* **WHAT IS BEING ASKED**: Return every line below that contains the string "kern". Case counts.

* **MATERIAL PROVIDED**:
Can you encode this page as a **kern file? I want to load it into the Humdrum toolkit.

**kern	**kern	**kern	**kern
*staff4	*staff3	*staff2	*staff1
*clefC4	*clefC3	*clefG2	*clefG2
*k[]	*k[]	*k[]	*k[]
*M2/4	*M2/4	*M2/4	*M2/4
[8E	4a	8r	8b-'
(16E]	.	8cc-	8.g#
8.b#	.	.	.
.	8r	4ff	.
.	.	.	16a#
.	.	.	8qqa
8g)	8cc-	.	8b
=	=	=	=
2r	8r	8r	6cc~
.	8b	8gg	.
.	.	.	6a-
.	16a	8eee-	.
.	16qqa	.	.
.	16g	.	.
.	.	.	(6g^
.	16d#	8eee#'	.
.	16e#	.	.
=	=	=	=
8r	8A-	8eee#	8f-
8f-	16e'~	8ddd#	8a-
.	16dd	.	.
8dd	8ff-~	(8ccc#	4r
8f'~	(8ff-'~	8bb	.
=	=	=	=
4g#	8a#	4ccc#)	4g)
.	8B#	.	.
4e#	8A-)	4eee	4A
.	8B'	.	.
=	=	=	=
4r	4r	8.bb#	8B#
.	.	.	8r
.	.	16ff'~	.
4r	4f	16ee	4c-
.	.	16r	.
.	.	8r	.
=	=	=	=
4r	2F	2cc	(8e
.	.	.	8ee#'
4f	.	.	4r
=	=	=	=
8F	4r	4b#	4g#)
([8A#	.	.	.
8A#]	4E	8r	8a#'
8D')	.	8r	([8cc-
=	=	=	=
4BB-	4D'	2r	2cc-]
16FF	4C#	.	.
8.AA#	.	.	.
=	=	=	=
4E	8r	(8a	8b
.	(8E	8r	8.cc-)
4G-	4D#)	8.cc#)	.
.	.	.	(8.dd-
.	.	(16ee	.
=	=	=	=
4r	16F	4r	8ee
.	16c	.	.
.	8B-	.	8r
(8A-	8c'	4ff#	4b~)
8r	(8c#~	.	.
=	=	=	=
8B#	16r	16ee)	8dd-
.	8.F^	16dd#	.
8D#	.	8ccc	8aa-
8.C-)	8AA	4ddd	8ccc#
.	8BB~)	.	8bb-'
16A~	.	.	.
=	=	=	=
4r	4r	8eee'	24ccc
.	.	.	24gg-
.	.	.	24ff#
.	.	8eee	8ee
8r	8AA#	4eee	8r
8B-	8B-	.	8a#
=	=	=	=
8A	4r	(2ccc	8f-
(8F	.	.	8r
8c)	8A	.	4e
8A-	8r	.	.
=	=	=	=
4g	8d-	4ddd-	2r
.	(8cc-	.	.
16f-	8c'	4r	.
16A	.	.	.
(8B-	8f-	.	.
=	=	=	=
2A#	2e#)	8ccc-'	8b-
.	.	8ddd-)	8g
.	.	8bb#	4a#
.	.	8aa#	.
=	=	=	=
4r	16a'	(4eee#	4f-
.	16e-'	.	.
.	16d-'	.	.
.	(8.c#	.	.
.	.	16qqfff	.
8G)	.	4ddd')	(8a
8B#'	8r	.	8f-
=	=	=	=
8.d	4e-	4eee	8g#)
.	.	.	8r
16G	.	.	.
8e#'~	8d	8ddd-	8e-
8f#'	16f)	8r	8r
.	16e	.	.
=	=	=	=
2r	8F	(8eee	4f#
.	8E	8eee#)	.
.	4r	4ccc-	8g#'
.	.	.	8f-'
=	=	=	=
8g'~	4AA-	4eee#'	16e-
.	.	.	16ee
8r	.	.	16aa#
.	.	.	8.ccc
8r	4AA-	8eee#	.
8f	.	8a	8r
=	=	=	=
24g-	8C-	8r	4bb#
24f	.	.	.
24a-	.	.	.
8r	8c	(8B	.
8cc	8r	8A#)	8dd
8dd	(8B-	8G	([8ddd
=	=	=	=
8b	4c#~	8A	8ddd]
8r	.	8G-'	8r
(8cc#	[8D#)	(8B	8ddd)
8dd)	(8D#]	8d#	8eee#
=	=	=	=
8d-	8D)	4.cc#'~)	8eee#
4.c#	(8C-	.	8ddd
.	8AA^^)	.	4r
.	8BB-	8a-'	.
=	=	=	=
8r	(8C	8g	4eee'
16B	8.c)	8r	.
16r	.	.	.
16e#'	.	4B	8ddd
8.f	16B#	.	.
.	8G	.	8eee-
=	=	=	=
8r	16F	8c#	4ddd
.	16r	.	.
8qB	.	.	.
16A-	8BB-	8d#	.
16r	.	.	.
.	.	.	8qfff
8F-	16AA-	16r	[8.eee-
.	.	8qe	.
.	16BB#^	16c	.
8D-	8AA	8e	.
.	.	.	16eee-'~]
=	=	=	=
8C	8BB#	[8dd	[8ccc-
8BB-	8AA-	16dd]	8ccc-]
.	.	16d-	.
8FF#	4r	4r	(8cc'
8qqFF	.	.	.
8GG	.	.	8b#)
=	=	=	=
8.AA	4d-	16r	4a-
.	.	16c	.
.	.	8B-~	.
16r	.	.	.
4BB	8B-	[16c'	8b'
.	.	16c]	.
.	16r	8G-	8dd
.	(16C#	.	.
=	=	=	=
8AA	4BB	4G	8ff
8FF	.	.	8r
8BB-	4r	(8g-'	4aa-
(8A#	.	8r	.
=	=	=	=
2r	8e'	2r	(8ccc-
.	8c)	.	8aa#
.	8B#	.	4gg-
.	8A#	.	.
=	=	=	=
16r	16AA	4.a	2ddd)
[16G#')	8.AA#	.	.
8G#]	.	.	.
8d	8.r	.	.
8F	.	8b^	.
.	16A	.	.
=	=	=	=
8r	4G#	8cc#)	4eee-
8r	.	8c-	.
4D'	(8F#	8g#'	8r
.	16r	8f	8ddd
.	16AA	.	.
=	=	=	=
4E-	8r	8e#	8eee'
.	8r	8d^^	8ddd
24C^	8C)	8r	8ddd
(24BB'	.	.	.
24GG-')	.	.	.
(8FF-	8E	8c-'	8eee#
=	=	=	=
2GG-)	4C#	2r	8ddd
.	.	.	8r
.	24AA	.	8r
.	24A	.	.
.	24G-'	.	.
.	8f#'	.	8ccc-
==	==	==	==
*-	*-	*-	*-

* **FULL RESPONSE**:
Can you encode this page as a **kern file? I want to load it into the Humdrum toolkit.
**kern	**kern	**kern	**kern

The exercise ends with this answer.